*AIM OF THE TASK:*
Without altering anything, repeat each of the records.

(Object matching data)
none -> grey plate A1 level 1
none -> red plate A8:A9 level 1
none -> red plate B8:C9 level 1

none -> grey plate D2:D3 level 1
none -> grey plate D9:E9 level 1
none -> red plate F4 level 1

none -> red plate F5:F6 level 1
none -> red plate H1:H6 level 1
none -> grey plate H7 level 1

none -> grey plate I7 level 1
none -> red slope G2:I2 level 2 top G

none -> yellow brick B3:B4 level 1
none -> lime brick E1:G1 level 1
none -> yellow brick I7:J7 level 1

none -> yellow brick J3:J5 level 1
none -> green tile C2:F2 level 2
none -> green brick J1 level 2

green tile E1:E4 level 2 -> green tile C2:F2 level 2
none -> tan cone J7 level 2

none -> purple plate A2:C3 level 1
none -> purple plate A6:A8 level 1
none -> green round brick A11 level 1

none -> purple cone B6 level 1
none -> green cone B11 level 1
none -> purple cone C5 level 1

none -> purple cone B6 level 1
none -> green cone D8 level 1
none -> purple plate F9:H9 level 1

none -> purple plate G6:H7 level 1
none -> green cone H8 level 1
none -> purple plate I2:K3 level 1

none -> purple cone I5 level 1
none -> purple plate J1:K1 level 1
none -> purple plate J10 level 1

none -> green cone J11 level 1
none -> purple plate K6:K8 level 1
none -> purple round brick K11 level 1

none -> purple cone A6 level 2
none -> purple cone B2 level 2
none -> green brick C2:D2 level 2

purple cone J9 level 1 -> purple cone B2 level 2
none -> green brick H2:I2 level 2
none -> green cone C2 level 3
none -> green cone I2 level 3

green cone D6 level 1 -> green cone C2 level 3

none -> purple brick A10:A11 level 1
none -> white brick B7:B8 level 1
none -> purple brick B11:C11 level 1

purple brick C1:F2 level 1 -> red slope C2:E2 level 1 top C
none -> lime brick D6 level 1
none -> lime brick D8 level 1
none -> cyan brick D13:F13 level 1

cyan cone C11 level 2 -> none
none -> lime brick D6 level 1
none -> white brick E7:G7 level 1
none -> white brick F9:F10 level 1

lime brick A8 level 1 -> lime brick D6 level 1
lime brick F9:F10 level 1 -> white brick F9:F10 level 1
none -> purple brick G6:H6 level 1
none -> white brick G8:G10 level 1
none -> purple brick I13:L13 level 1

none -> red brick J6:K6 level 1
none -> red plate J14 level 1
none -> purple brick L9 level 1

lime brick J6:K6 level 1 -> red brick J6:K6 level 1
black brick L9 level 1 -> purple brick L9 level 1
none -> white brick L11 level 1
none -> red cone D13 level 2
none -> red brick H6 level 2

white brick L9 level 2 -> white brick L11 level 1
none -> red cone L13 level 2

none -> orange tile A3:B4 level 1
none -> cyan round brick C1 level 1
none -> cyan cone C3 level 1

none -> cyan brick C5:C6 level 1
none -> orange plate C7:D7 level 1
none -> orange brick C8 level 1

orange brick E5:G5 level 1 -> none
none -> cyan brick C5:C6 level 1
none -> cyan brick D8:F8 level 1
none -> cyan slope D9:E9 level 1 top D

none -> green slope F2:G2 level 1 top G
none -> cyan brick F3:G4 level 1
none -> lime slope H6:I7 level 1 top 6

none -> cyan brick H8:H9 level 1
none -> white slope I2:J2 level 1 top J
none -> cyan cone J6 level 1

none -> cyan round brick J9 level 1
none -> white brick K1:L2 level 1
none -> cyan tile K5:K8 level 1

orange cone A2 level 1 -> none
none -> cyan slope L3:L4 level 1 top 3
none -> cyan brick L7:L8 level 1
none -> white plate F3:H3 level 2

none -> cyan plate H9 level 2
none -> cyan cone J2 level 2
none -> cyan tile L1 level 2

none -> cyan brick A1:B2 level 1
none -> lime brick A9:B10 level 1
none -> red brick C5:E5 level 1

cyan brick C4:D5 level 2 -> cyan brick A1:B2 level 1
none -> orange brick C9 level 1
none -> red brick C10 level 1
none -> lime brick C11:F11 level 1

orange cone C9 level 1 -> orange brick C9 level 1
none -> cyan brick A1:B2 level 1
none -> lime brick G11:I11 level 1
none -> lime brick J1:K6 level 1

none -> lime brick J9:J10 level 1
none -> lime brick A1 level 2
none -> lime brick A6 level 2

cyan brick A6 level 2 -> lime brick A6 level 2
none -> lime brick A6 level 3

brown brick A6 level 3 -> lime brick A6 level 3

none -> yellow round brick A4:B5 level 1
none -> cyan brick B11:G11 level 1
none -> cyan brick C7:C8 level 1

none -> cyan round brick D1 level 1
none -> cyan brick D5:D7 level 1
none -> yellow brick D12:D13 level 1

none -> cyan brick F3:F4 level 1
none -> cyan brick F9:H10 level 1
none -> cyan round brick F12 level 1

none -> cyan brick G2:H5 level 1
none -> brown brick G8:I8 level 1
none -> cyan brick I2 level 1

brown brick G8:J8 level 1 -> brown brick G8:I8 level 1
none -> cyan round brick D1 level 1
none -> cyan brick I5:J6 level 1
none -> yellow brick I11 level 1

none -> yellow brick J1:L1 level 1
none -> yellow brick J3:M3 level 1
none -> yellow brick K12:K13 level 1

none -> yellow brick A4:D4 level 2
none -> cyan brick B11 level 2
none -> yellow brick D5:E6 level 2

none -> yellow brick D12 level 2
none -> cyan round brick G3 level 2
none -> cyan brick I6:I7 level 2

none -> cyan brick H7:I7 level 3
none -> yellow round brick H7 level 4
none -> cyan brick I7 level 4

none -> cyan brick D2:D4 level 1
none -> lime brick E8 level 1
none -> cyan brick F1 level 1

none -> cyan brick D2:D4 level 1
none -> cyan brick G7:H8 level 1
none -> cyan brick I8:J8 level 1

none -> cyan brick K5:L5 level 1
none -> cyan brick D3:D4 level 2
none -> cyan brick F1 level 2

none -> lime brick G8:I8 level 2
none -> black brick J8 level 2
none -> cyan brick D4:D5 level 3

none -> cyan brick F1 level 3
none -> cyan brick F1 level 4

*ANSWER TO THE EXERCISE:*
none -> grey plate A1 level 1
none -> red plate A8:A9 level 1
none -> red plate B8:C9 level 1

none -> grey plate D2:D3 level 1
none -> grey plate D9:E9 level 1
none -> red plate F4 level 1

none -> red plate F5:F6 level 1
none -> red plate H1:H6 level 1
none -> grey plate H7 level 1

none -> grey plate I7 level 1
none -> red slope G2:I2 level 2 top G

none -> yellow brick B3:B4 level 1
none -> lime brick E1:G1 level 1
none -> yellow brick I7:J7 level 1

none -> yellow brick J3:J5 level 1
none -> green tile C2:F2 level 2
none -> green brick J1 level 2

green tile E1:E4 level 2 -> green tile C2:F2 level 2
none -> tan cone J7 level 2

none -> purple plate A2:C3 level 1
none -> purple plate A6:A8 level 1
none -> green round brick A11 level 1

none -> purple cone B6 level 1
none -> green cone B11 level 1
none -> purple cone C5 level 1

none -> purple cone B6 level 1
none -> green cone D8 level 1
none -> purple plate F9:H9 level 1

none -> purple plate G6:H7 level 1
none -> green cone H8 level 1
none -> purple plate I2:K3 level 1

none -> purple cone I5 level 1
none -> purple plate J1:K1 level 1
none -> purple plate J10 level 1

none -> green cone J11 level 1
none -> purple plate K6:K8 level 1
none -> purple round brick K11 level 1

none -> purple cone A6 level 2
none -> purple cone B2 level 2
none -> green brick C2:D2 level 2

purple cone J9 level 1 -> purple cone B2 level 2
none -> green brick H2:I2 level 2
none -> green cone C2 level 3
none -> green cone I2 level 3

green cone D6 level 1 -> green cone C2 level 3

none -> purple brick A10:A11 level 1
none -> white brick B7:B8 level 1
none -> purple brick B11:C11 level 1

purple brick C1:F2 level 1 -> red slope C2:E2 level 1 top C
none -> lime brick D6 level 1
none -> lime brick D8 level 1
none -> cyan brick D13:F13 level 1

cyan cone C11 level 2 -> none
none -> lime brick D6 level 1
none -> white brick E7:G7 level 1
none -> white brick F9:F10 level 1

lime brick A8 level 1 -> lime brick D6 level 1
lime brick F9:F10 level 1 -> white brick F9:F10 level 1
none -> purple brick G6:H6 level 1
none -> white brick G8:G10 level 1
none -> purple brick I13:L13 level 1

none -> red brick J6:K6 level 1
none -> red plate J14 level 1
none -> purple brick L9 level 1

lime brick J6:K6 level 1 -> red brick J6:K6 level 1
black brick L9 level 1 -> purple brick L9 level 1
none -> white brick L11 level 1
none -> red cone D13 level 2
none -> red brick H6 level 2

white brick L9 level 2 -> white brick L11 level 1
none -> red cone L13 level 2

none -> orange tile A3:B4 level 1
none -> cyan round brick C1 level 1
none -> cyan cone C3 level 1

none -> cyan brick C5:C6 level 1
none -> orange plate C7:D7 level 1
none -> orange brick C8 level 1

orange brick E5:G5 level 1 -> none
none -> cyan brick C5:C6 level 1
none -> cyan brick D8:F8 level 1
none -> cyan slope D9:E9 level 1 top D

none -> green slope F2:G2 level 1 top G
none -> cyan brick F3:G4 level 1
none -> lime slope H6:I7 level 1 top 6

none -> cyan brick H8:H9 level 1
none -> white slope I2:J2 level 1 top J
none -> cyan cone J6 level 1

none -> cyan round brick J9 level 1
none -> white brick K1:L2 level 1
none -> cyan tile K5:K8 level 1

orange cone A2 level 1 -> none
none -> cyan slope L3:L4 level 1 top 3
none -> cyan brick L7:L8 level 1
none -> white plate F3:H3 level 2

none -> cyan plate H9 level 2
none -> cyan cone J2 level 2
none -> cyan tile L1 level 2

none -> cyan brick A1:B2 level 1
none -> lime brick A9:B10 level 1
none -> red brick C5:E5 level 1

cyan brick C4:D5 level 2 -> cyan brick A1:B2 level 1
none -> orange brick C9 level 1
none -> red brick C10 level 1
none -> lime brick C11:F11 level 1

orange cone C9 level 1 -> orange brick C9 level 1
none -> cyan brick A1:B2 level 1
none -> lime brick G11:I11 level 1
none -> lime brick J1:K6 level 1

none -> lime brick J9:J10 level 1
none -> lime brick A1 level 2
none -> lime brick A6 level 2

cyan brick A6 level 2 -> lime brick A6 level 2
none -> lime brick A6 level 3

brown brick A6 level 3 -> lime brick A6 level 3

none -> yellow round brick A4:B5 level 1
none -> cyan brick B11:G11 level 1
none -> cyan brick C7:C8 level 1

none -> cyan round brick D1 level 1
none -> cyan brick D5:D7 level 1
none -> yellow brick D12:D13 level 1

none -> cyan brick F3:F4 level 1
none -> cyan brick F9:H10 level 1
none -> cyan round brick F12 level 1

none -> cyan brick G2:H5 level 1
none -> brown brick G8:I8 level 1
none -> cyan brick I2 level 1

brown brick G8:J8 level 1 -> brown brick G8:I8 level 1
none -> cyan round brick D1 level 1
none -> cyan brick I5:J6 level 1
none -> yellow brick I11 level 1

none -> yellow brick J1:L1 level 1
none -> yellow brick J3:M3 level 1
none -> yellow brick K12:K13 level 1

none -> yellow brick A4:D4 level 2
none -> cyan brick B11 level 2
none -> yellow brick D5:E6 level 2

none -> yellow brick D12 level 2
none -> cyan round brick G3 level 2
none -> cyan brick I6:I7 level 2

none -> cyan brick H7:I7 level 3
none -> yellow round brick H7 level 4
none -> cyan brick I7 level 4

none -> cyan brick D2:D4 level 1
none -> lime brick E8 level 1
none -> cyan brick F1 level 1

none -> cyan brick D2:D4 level 1
none -> cyan brick G7:H8 level 1
none -> cyan brick I8:J8 level 1

none -> cyan brick K5:L5 level 1
none -> cyan brick D3:D4 level 2
none -> cyan brick F1 level 2

none -> lime brick G8:I8 level 2
none -> black brick J8 level 2
none -> cyan brick D4:D5 level 3

none -> cyan brick F1 level 3
none -> cyan brick F1 level 4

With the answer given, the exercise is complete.